- PROMPT -
Look below for the line that has "- moved: TURQUOISE". Set down the lines from there through the line that has "- moved: SNOW-WHITE CAR 429,512 to 306,417", exactly as written.

- SUPPLIED INFORMATION -
======

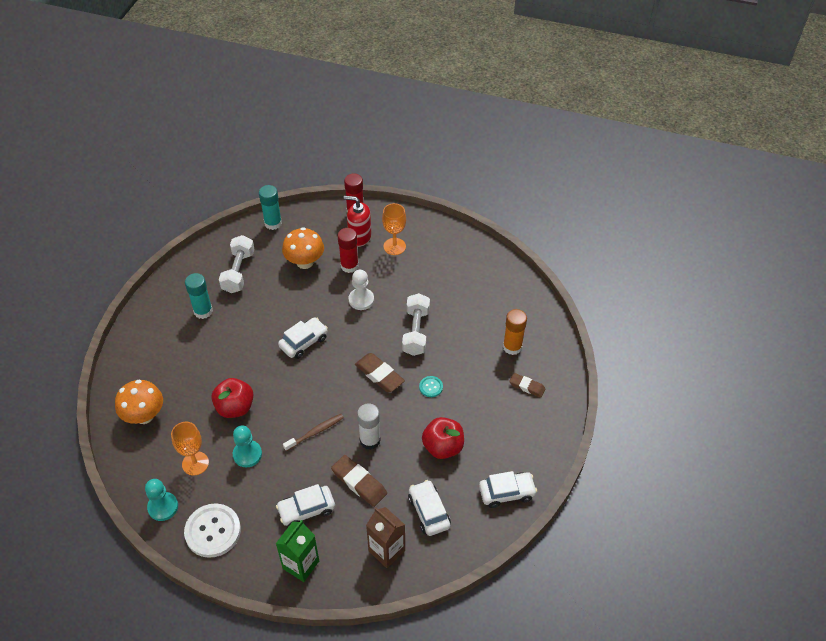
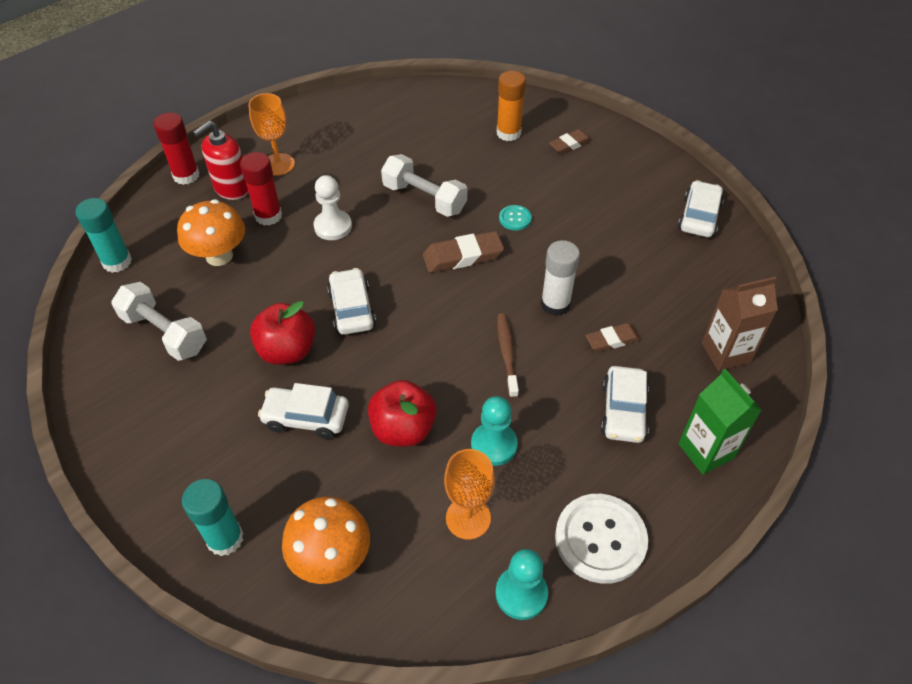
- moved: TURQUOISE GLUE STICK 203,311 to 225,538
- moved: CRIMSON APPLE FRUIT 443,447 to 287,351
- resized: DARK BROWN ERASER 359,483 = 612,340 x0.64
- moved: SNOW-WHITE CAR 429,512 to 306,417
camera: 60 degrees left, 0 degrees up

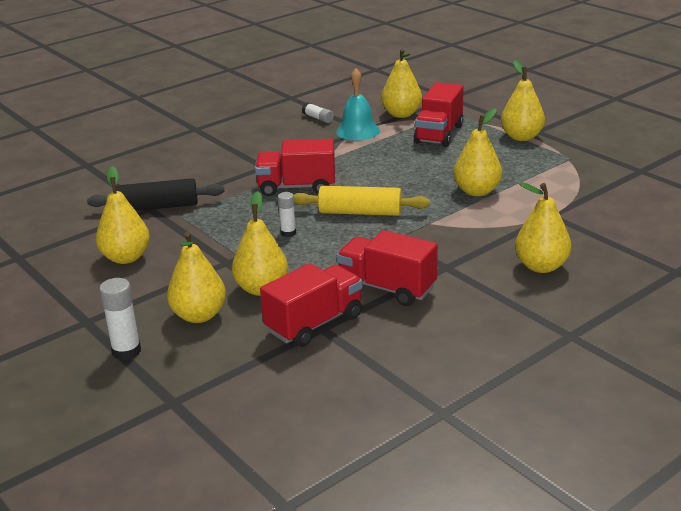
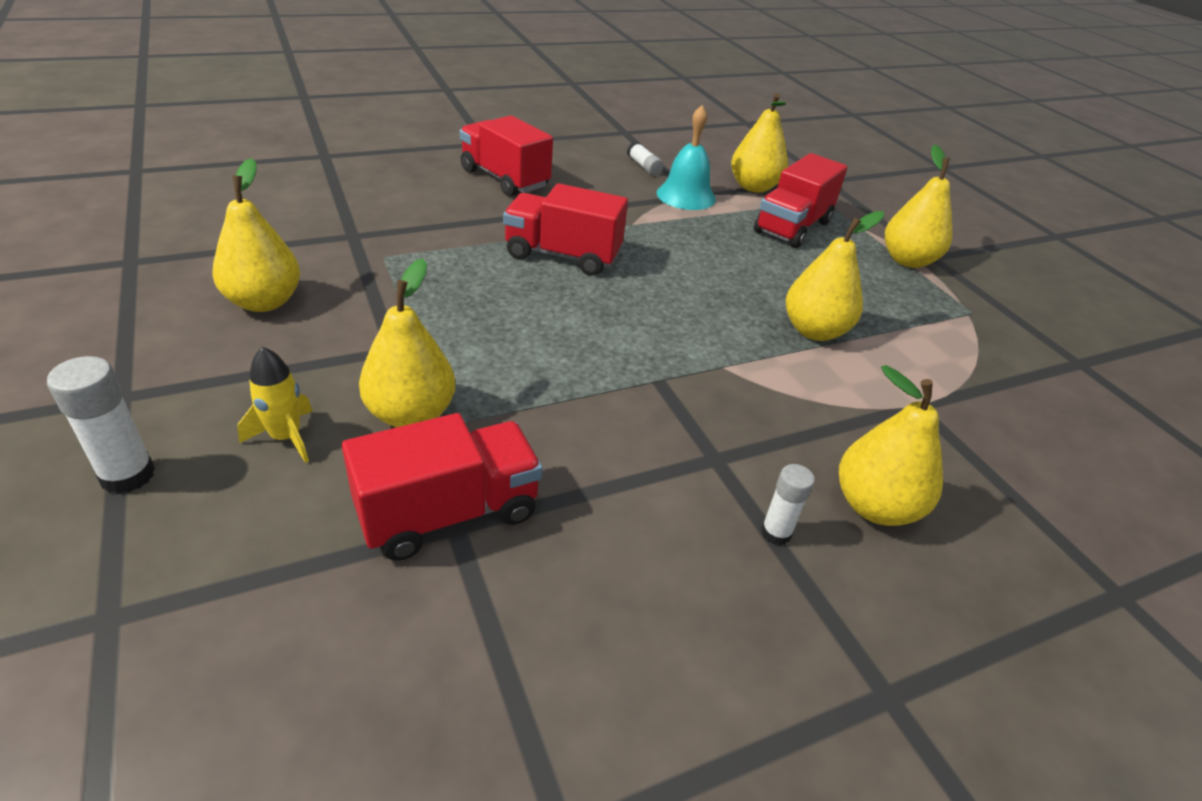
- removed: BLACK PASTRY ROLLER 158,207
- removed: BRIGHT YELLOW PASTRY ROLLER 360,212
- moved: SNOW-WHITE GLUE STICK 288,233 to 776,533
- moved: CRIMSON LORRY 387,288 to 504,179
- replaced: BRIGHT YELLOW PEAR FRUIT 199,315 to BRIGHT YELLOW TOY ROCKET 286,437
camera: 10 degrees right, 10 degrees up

======

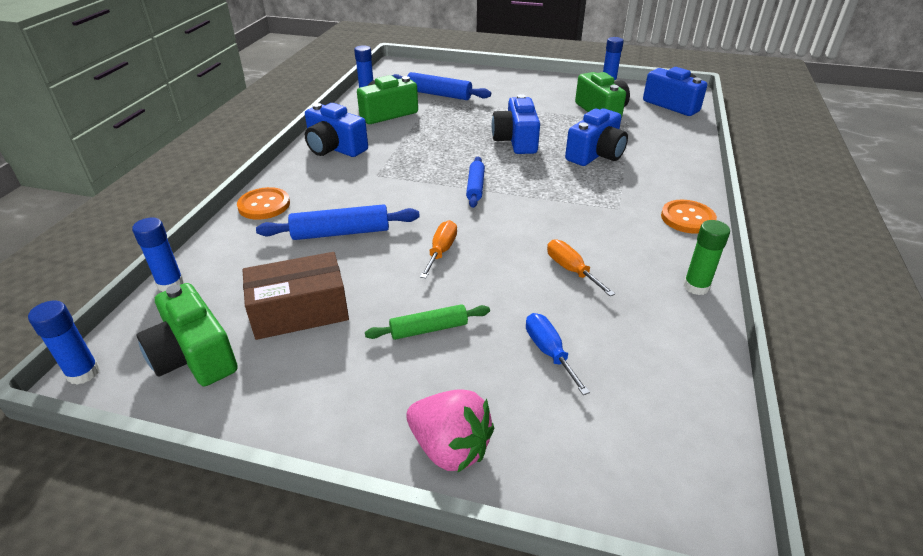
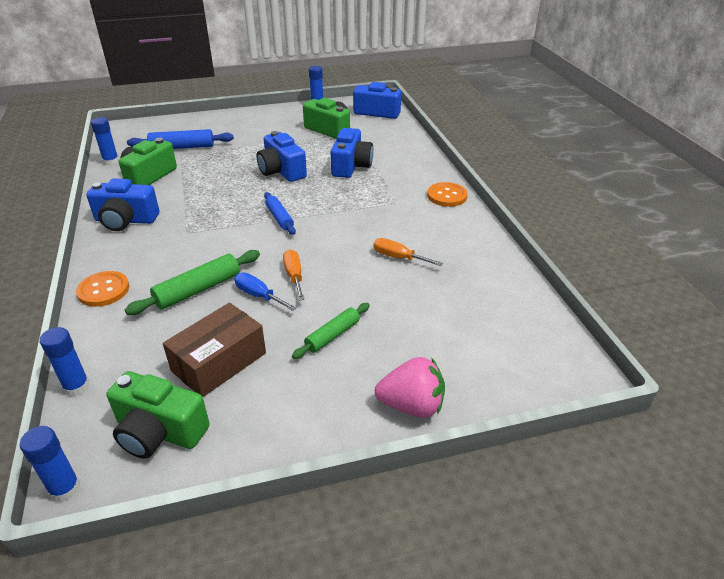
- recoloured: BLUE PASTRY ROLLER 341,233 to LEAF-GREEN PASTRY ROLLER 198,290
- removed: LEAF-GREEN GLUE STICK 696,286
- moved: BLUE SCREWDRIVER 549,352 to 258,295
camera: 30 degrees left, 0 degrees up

======

- RESULT OF THE TASK -
- moved: TURQUOISE GLUE STICK 203,311 to 225,538
- moved: CRIMSON APPLE FRUIT 443,447 to 287,351
- resized: DARK BROWN ERASER 359,483 = 612,340 x0.64
- moved: SNOW-WHITE CAR 429,512 to 306,417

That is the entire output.